* **TASK MATERIAL**:
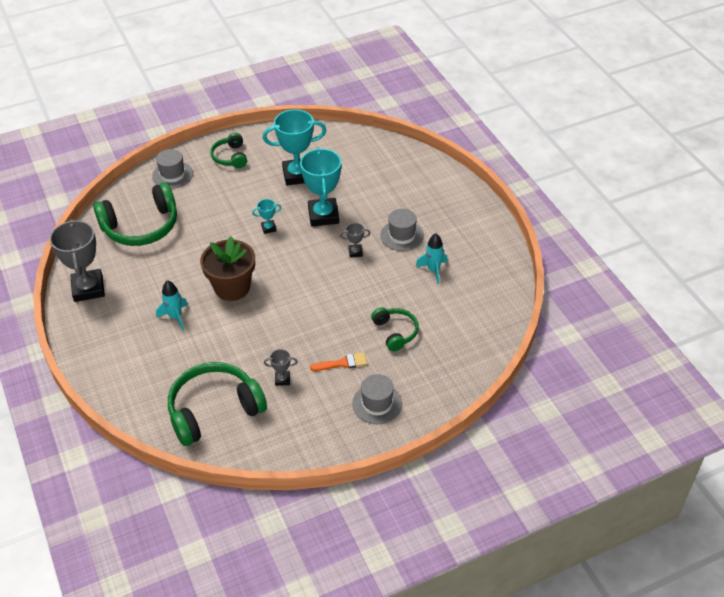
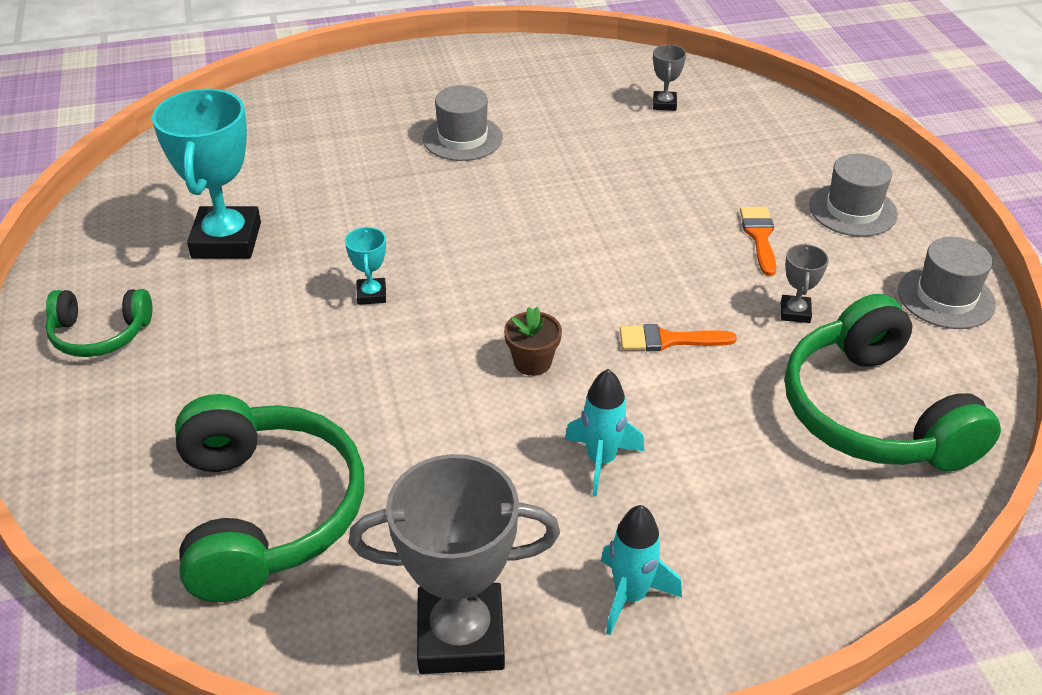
camera: 80 degrees left, 5 degrees down
(172, 175) = (100, 441): grey hat -> grey hat (946, 297)
(232, 287) = (532, 362): brown flower pot -> brown flower pot, size x0.47
(254, 332) = (668, 340): none -> orange brush
(323, 215) = (367, 219): turquoise trophy -> none
(355, 252) = (485, 192): grey trophy -> grey trophy (664, 104)
(395, 332) = (694, 173): green headphones -> none
(433, 270) = (558, 118): turquoise rocket -> turquoise rocket (630, 595)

* **YOUR OBJECTIVE**: Your answer is the line containing "(254, 332) = (668, 340): none -> orange brush" plus every line after it through the end of the entries, given again exactly and alone.

* **WRITTEN RESPONSE**:
(254, 332) = (668, 340): none -> orange brush
(323, 215) = (367, 219): turquoise trophy -> none
(355, 252) = (485, 192): grey trophy -> grey trophy (664, 104)
(395, 332) = (694, 173): green headphones -> none
(433, 270) = (558, 118): turquoise rocket -> turquoise rocket (630, 595)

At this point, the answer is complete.